Working data below:
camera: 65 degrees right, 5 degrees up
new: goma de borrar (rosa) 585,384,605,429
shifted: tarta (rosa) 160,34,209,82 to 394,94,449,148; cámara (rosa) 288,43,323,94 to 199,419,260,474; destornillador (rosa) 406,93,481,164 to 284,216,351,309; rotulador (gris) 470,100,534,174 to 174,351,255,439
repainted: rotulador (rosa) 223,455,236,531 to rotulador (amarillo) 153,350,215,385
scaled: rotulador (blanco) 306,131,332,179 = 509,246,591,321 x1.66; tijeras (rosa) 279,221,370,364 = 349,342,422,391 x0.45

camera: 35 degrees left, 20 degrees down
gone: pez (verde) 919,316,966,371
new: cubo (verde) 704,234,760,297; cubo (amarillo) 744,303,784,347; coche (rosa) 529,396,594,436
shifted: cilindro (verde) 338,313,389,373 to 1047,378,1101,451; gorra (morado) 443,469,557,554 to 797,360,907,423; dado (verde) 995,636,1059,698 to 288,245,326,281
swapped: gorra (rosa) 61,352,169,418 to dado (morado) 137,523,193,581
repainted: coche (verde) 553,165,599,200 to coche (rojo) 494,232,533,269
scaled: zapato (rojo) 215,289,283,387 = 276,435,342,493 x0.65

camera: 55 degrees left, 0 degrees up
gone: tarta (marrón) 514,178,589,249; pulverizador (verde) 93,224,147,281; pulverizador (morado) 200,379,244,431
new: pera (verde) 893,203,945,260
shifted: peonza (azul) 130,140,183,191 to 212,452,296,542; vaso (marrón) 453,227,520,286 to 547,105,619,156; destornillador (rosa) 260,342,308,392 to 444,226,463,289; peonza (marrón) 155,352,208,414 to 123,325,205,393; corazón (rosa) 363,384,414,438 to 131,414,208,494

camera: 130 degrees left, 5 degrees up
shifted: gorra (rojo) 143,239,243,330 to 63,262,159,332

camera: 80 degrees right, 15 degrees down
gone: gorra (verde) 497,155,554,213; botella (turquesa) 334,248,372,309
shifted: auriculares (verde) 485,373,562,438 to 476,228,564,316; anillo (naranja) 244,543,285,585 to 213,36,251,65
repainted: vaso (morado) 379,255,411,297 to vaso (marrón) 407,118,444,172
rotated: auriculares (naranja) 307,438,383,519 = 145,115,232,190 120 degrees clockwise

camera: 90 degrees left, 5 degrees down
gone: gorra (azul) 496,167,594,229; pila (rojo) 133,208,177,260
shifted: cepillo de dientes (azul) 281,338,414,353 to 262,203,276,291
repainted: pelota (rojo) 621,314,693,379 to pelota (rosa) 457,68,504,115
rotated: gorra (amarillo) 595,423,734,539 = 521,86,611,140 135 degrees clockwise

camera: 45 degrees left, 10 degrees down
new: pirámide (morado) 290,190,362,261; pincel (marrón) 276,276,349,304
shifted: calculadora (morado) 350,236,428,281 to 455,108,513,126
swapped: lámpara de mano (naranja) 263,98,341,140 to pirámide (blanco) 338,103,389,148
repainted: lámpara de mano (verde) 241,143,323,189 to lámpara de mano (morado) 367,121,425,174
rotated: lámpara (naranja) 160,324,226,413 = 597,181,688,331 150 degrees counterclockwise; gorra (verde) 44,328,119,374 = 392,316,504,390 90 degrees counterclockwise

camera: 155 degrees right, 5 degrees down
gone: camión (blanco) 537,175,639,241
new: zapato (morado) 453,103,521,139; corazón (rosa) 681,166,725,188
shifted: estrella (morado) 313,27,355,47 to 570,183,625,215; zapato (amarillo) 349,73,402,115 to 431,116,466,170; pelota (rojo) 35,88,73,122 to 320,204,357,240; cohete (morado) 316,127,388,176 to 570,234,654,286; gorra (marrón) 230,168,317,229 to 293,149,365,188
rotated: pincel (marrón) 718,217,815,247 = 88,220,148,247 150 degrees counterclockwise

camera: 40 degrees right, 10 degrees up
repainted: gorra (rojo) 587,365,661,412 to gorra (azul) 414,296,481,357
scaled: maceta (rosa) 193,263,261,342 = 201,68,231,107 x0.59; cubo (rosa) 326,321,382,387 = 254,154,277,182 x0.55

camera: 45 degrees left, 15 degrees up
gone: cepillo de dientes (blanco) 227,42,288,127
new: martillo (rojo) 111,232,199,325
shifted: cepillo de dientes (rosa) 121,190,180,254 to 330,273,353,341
End of Working data.
(Activity) Print all of the entries again, exactly as written.

(Exercise result)
camera: 65 degrees right, 5 degrees up
new: goma de borrar (rosa) 585,384,605,429
shifted: tarta (rosa) 160,34,209,82 to 394,94,449,148; cámara (rosa) 288,43,323,94 to 199,419,260,474; destornillador (rosa) 406,93,481,164 to 284,216,351,309; rotulador (gris) 470,100,534,174 to 174,351,255,439
repainted: rotulador (rosa) 223,455,236,531 to rotulador (amarillo) 153,350,215,385
scaled: rotulador (blanco) 306,131,332,179 = 509,246,591,321 x1.66; tijeras (rosa) 279,221,370,364 = 349,342,422,391 x0.45

camera: 35 degrees left, 20 degrees down
gone: pez (verde) 919,316,966,371
new: cubo (verde) 704,234,760,297; cubo (amarillo) 744,303,784,347; coche (rosa) 529,396,594,436
shifted: cilindro (verde) 338,313,389,373 to 1047,378,1101,451; gorra (morado) 443,469,557,554 to 797,360,907,423; dado (verde) 995,636,1059,698 to 288,245,326,281
swapped: gorra (rosa) 61,352,169,418 to dado (morado) 137,523,193,581
repainted: coche (verde) 553,165,599,200 to coche (rojo) 494,232,533,269
scaled: zapato (rojo) 215,289,283,387 = 276,435,342,493 x0.65

camera: 55 degrees left, 0 degrees up
gone: tarta (marrón) 514,178,589,249; pulverizador (verde) 93,224,147,281; pulverizador (morado) 200,379,244,431
new: pera (verde) 893,203,945,260
shifted: peonza (azul) 130,140,183,191 to 212,452,296,542; vaso (marrón) 453,227,520,286 to 547,105,619,156; destornillador (rosa) 260,342,308,392 to 444,226,463,289; peonza (marrón) 155,352,208,414 to 123,325,205,393; corazón (rosa) 363,384,414,438 to 131,414,208,494

camera: 130 degrees left, 5 degrees up
shifted: gorra (rojo) 143,239,243,330 to 63,262,159,332

camera: 80 degrees right, 15 degrees down
gone: gorra (verde) 497,155,554,213; botella (turquesa) 334,248,372,309
shifted: auriculares (verde) 485,373,562,438 to 476,228,564,316; anillo (naranja) 244,543,285,585 to 213,36,251,65
repainted: vaso (morado) 379,255,411,297 to vaso (marrón) 407,118,444,172
rotated: auriculares (naranja) 307,438,383,519 = 145,115,232,190 120 degrees clockwise

camera: 90 degrees left, 5 degrees down
gone: gorra (azul) 496,167,594,229; pila (rojo) 133,208,177,260
shifted: cepillo de dientes (azul) 281,338,414,353 to 262,203,276,291
repainted: pelota (rojo) 621,314,693,379 to pelota (rosa) 457,68,504,115
rotated: gorra (amarillo) 595,423,734,539 = 521,86,611,140 135 degrees clockwise

camera: 45 degrees left, 10 degrees down
new: pirámide (morado) 290,190,362,261; pincel (marrón) 276,276,349,304
shifted: calculadora (morado) 350,236,428,281 to 455,108,513,126
swapped: lámpara de mano (naranja) 263,98,341,140 to pirámide (blanco) 338,103,389,148
repainted: lámpara de mano (verde) 241,143,323,189 to lámpara de mano (morado) 367,121,425,174
rotated: lámpara (naranja) 160,324,226,413 = 597,181,688,331 150 degrees counterclockwise; gorra (verde) 44,328,119,374 = 392,316,504,390 90 degrees counterclockwise

camera: 155 degrees right, 5 degrees down
gone: camión (blanco) 537,175,639,241
new: zapato (morado) 453,103,521,139; corazón (rosa) 681,166,725,188
shifted: estrella (morado) 313,27,355,47 to 570,183,625,215; zapato (amarillo) 349,73,402,115 to 431,116,466,170; pelota (rojo) 35,88,73,122 to 320,204,357,240; cohete (morado) 316,127,388,176 to 570,234,654,286; gorra (marrón) 230,168,317,229 to 293,149,365,188
rotated: pincel (marrón) 718,217,815,247 = 88,220,148,247 150 degrees counterclockwise

camera: 40 degrees right, 10 degrees up
repainted: gorra (rojo) 587,365,661,412 to gorra (azul) 414,296,481,357
scaled: maceta (rosa) 193,263,261,342 = 201,68,231,107 x0.59; cubo (rosa) 326,321,382,387 = 254,154,277,182 x0.55

camera: 45 degrees left, 15 degrees up
gone: cepillo de dientes (blanco) 227,42,288,127
new: martillo (rojo) 111,232,199,325
shifted: cepillo de dientes (rosa) 121,190,180,254 to 330,273,353,341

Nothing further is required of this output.